Source records:
******

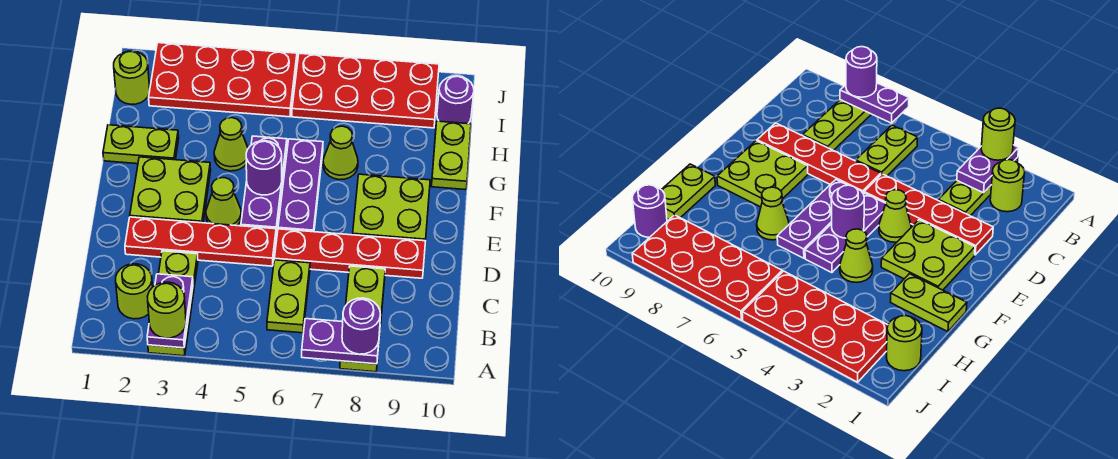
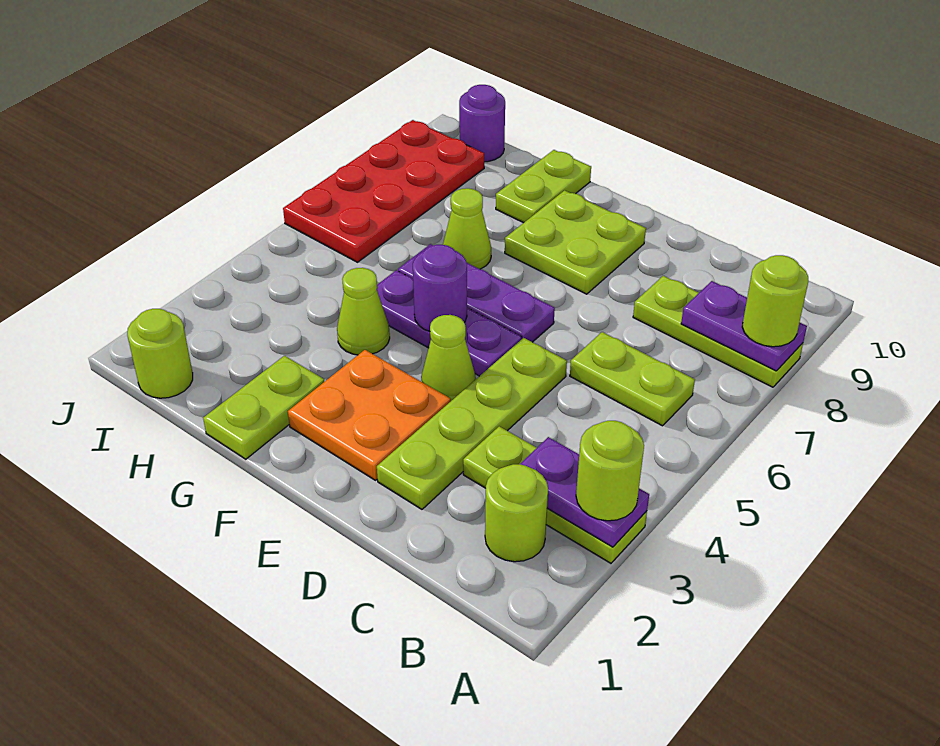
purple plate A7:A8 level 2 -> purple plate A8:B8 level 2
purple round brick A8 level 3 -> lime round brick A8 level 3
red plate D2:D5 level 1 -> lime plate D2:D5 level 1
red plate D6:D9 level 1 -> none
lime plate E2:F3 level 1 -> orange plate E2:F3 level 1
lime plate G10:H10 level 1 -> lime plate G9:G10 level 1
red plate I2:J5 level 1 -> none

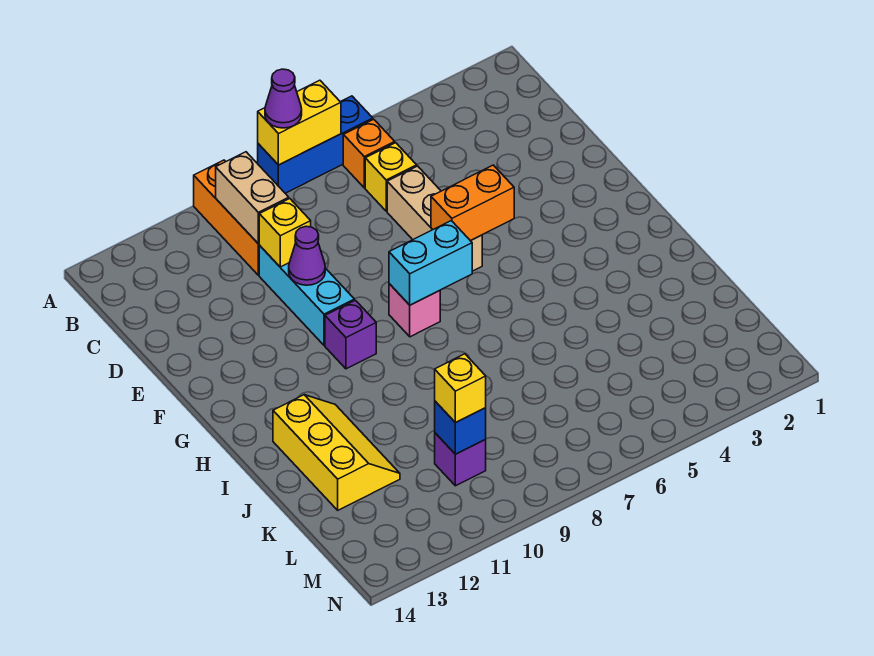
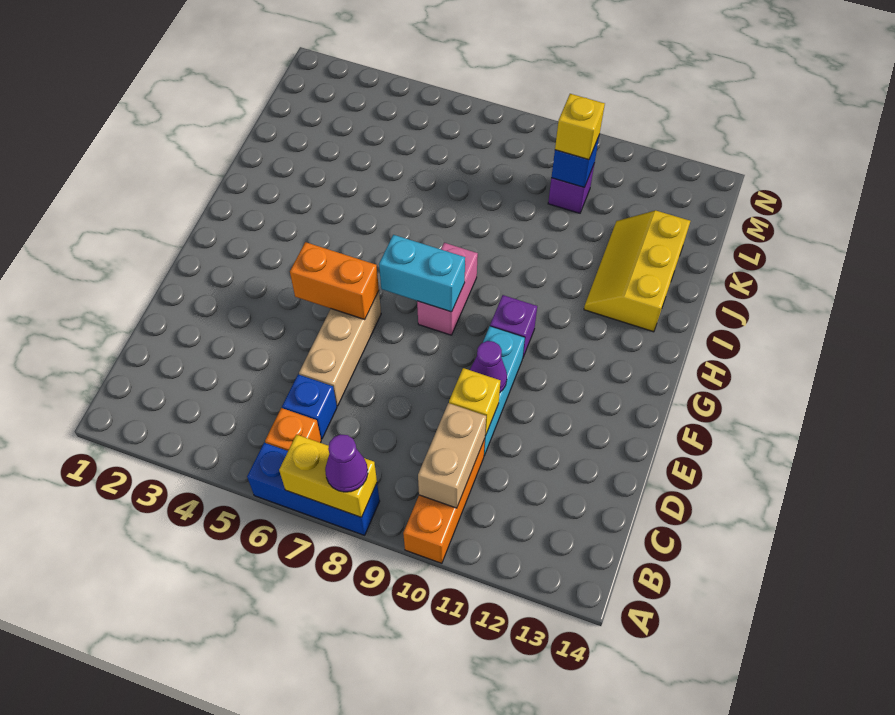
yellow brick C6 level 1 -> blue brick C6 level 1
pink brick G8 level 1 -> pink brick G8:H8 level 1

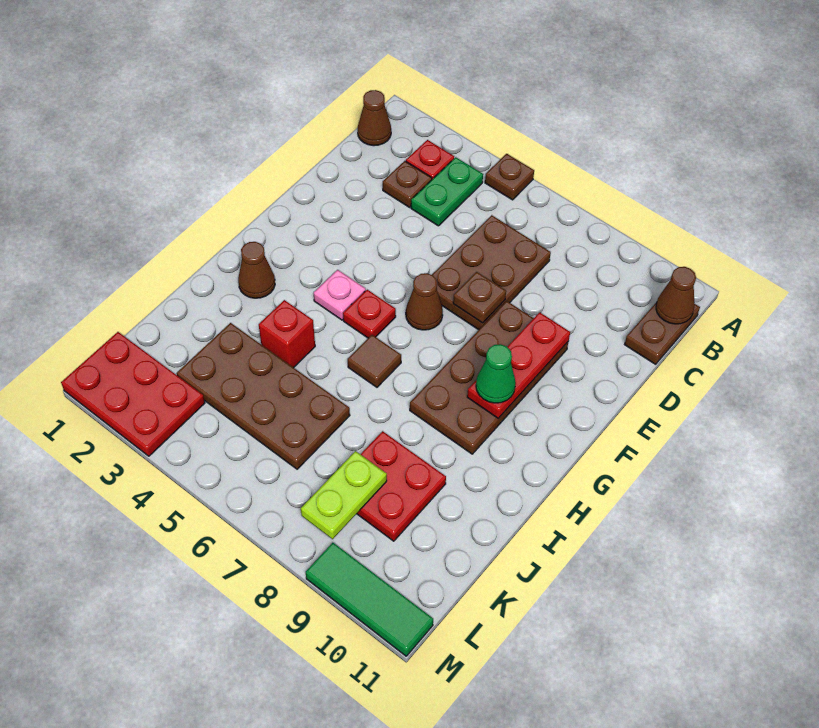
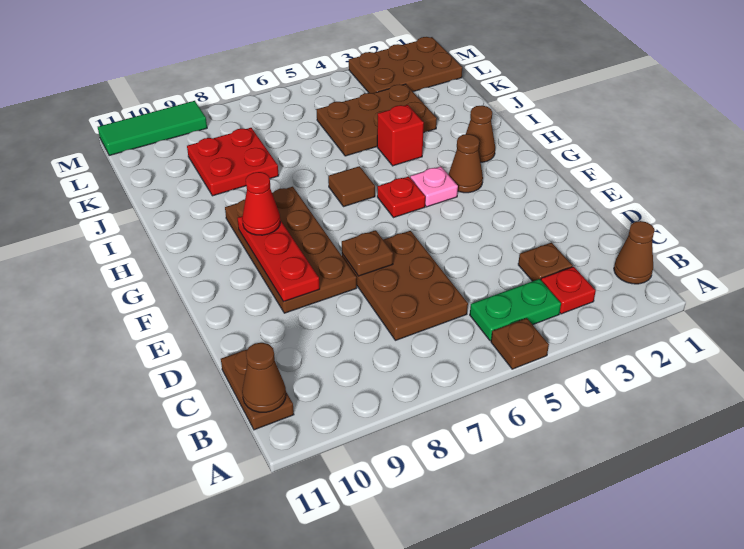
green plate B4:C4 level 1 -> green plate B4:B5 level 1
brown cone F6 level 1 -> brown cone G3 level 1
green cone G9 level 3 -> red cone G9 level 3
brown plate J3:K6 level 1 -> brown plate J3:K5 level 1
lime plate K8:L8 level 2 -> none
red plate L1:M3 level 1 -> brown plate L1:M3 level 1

******

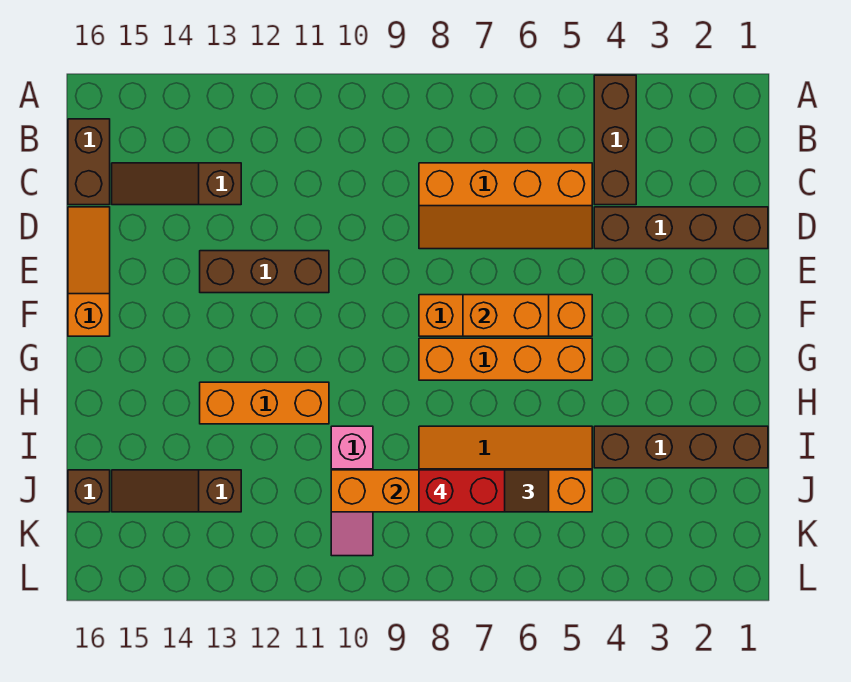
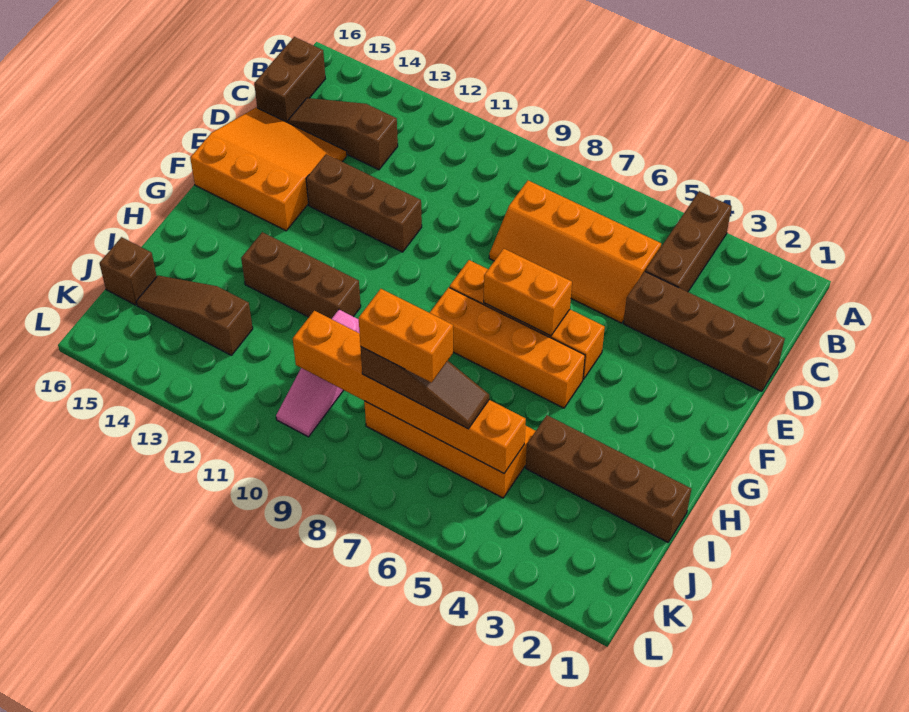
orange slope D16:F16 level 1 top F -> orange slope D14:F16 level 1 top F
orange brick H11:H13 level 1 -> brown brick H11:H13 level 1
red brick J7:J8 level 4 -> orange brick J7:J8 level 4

******

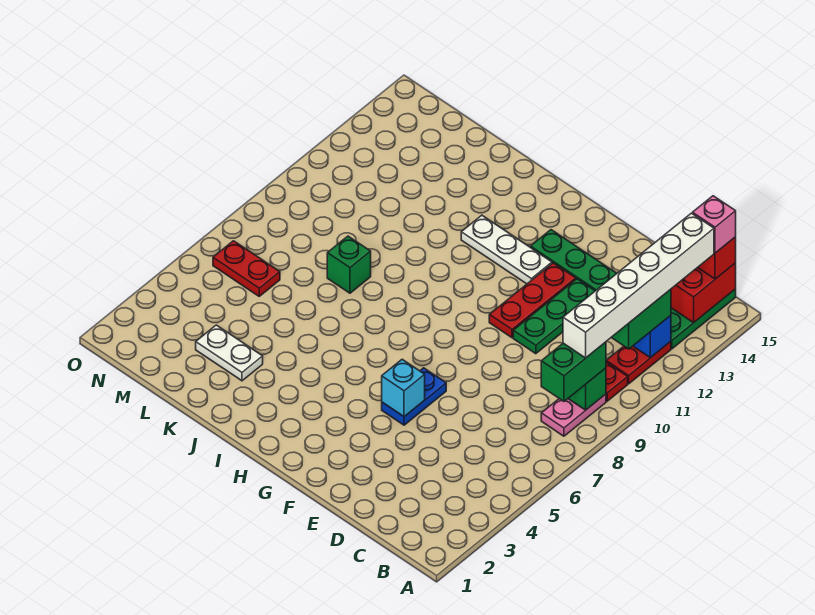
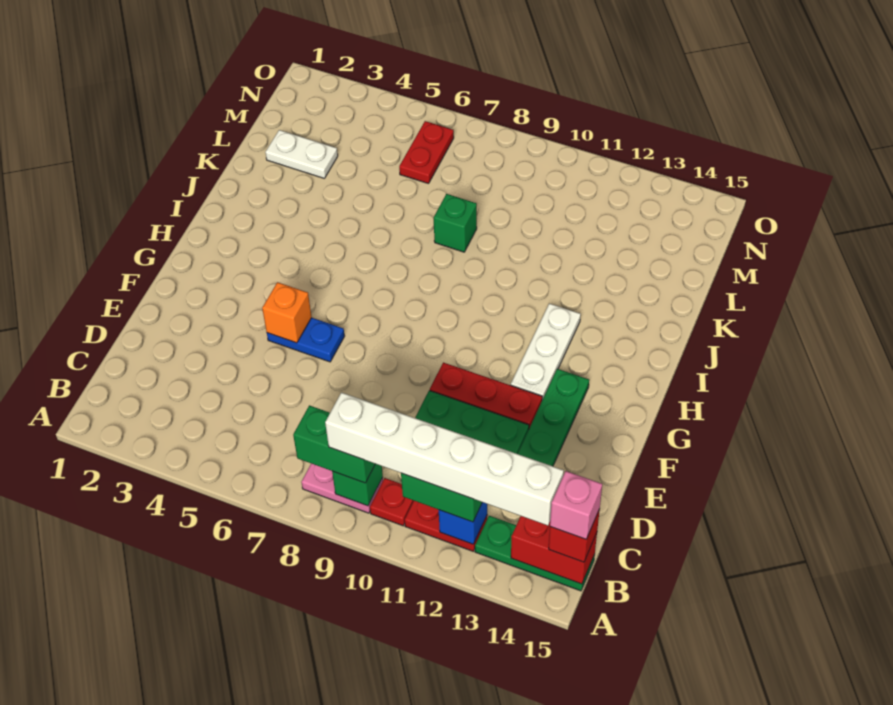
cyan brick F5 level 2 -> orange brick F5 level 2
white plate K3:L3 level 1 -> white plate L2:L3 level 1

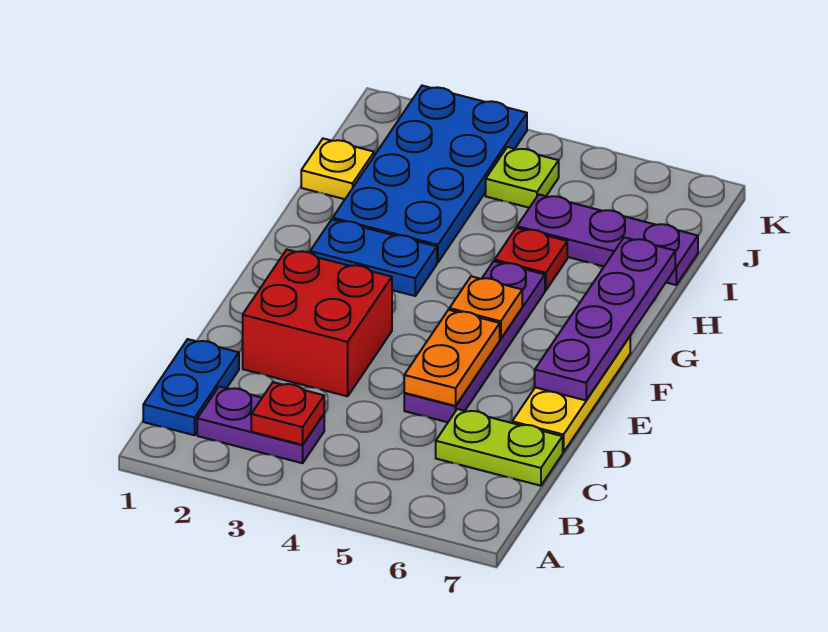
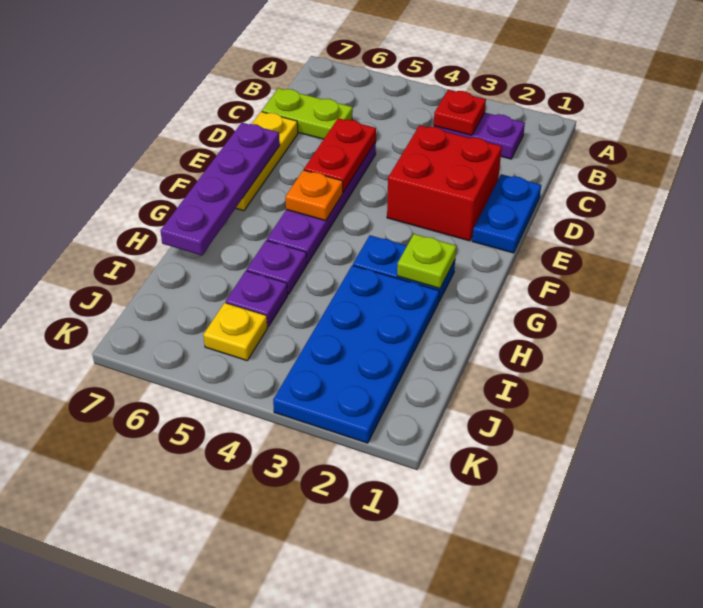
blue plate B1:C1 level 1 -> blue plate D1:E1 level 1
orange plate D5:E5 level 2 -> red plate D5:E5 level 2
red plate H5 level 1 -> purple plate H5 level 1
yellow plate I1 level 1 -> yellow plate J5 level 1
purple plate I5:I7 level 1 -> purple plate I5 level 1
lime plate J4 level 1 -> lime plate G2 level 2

******

What is required: Wherever the string "brown" is found in the listing above, copy the line that contains it.

Response:
brown cone F6 level 1 -> brown cone G3 level 1
brown plate J3:K6 level 1 -> brown plate J3:K5 level 1
red plate L1:M3 level 1 -> brown plate L1:M3 level 1
orange brick H11:H13 level 1 -> brown brick H11:H13 level 1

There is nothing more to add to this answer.